TASK MATERIAL |
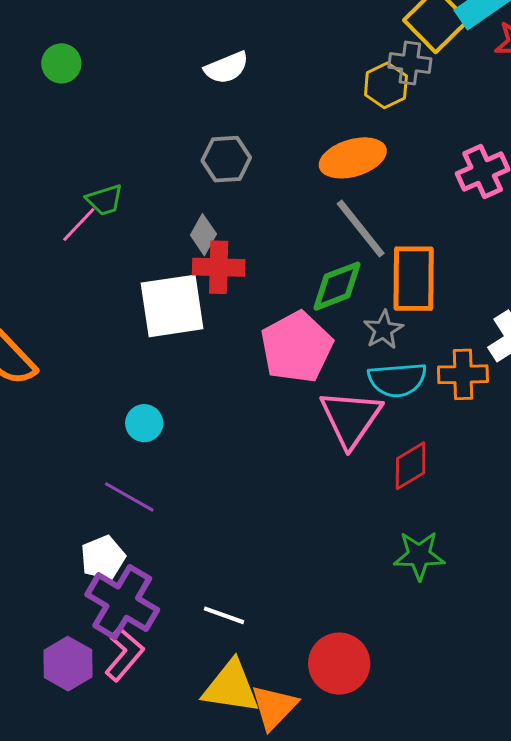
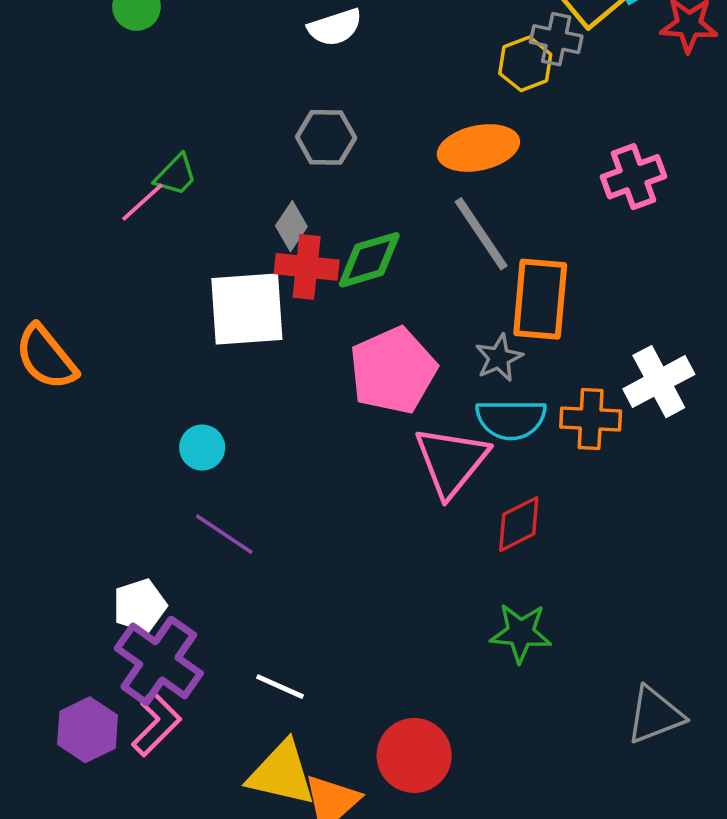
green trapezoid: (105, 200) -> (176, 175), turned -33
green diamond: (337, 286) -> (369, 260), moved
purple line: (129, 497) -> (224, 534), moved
==
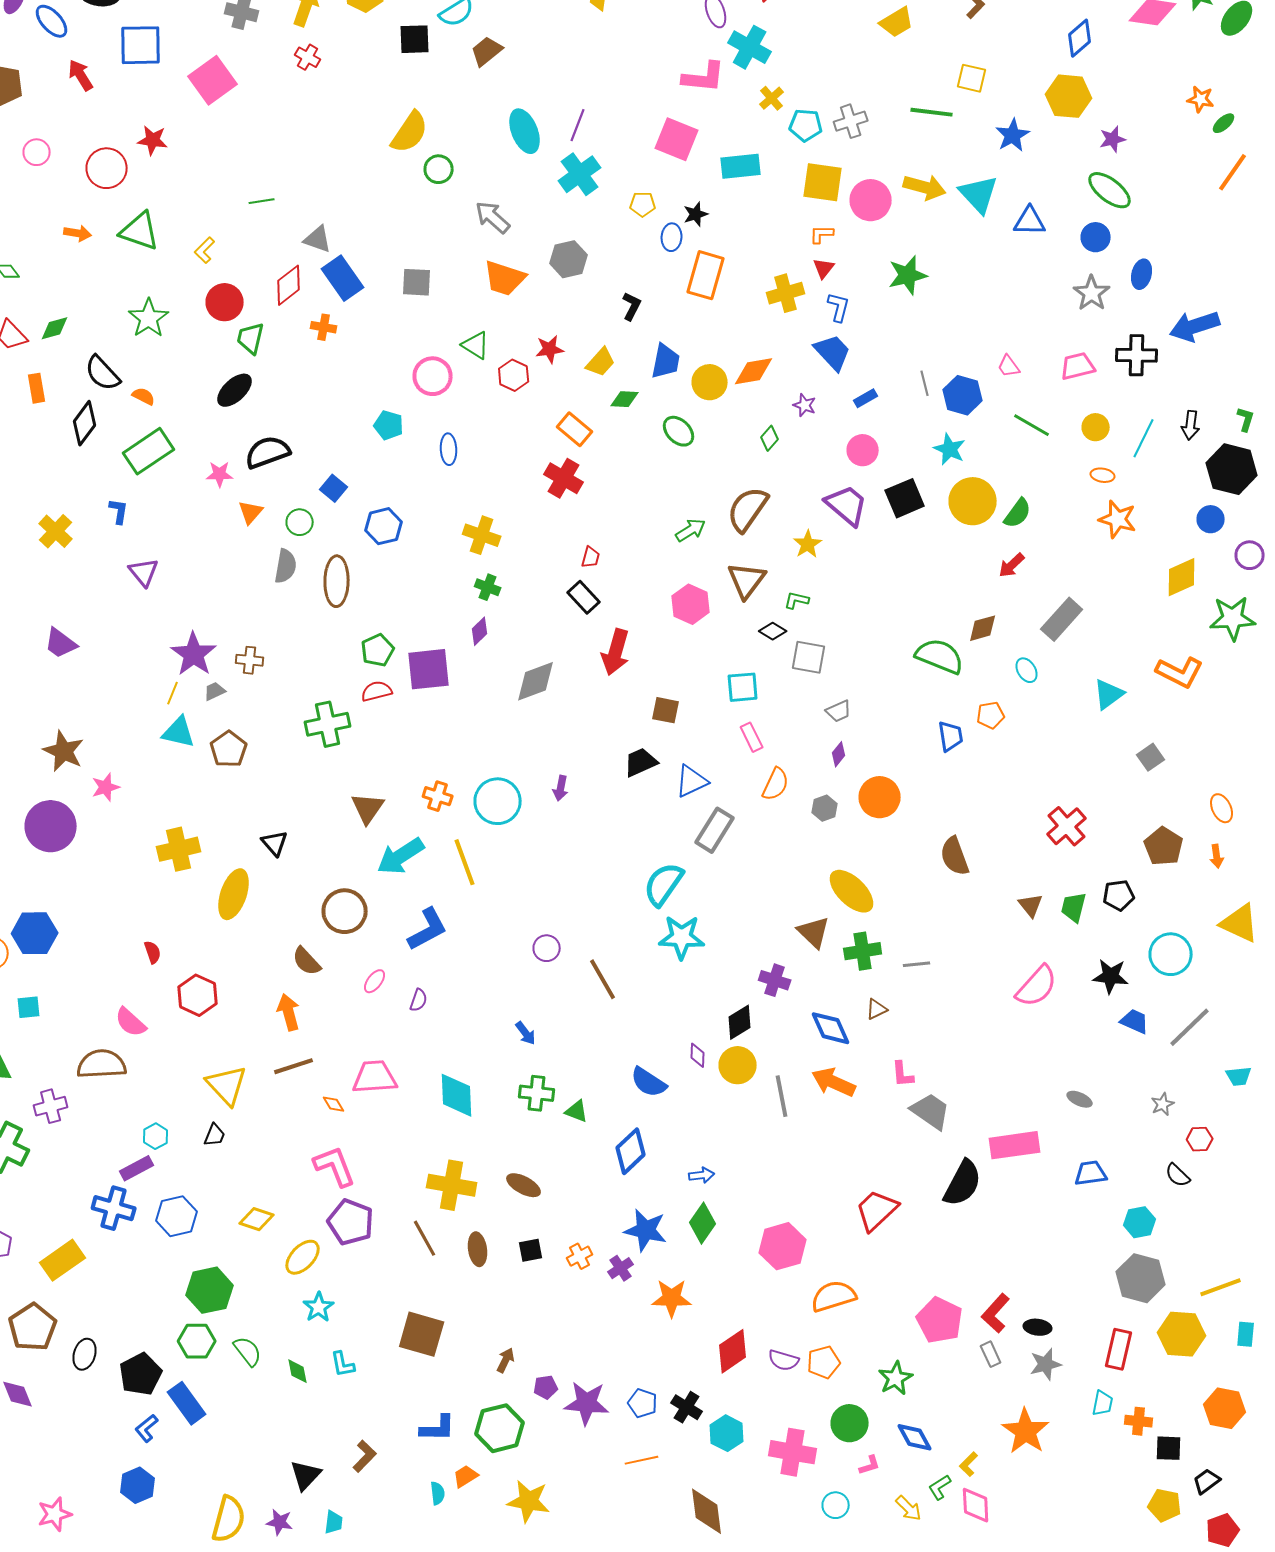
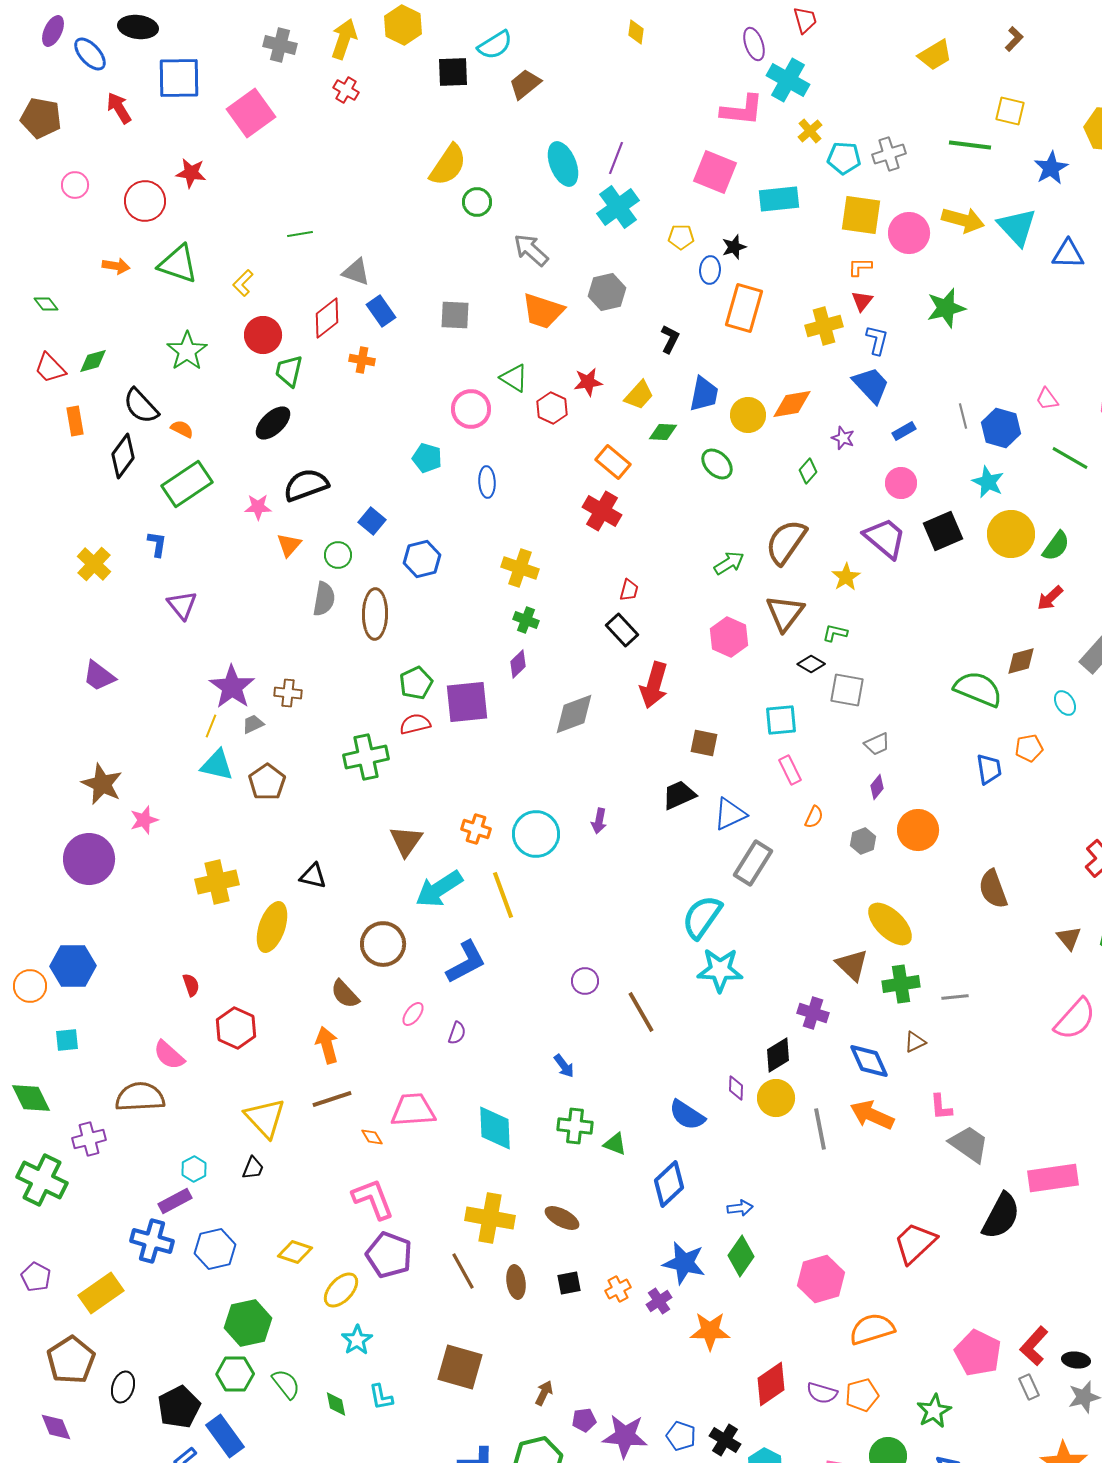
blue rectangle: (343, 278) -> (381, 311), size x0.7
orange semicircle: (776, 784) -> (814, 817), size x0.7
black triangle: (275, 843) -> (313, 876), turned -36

TASK PROMPT | When you reach the line with "green trapezoid: (105, 200)" in the records above, start writing out lines exactly, and stop once the line with "purple line: (129, 497) -> (224, 534), moved" has been written; include nothing else.

RESPONSE BOX |
green trapezoid: (105, 200) -> (176, 175), turned -33
green diamond: (337, 286) -> (369, 260), moved
purple line: (129, 497) -> (224, 534), moved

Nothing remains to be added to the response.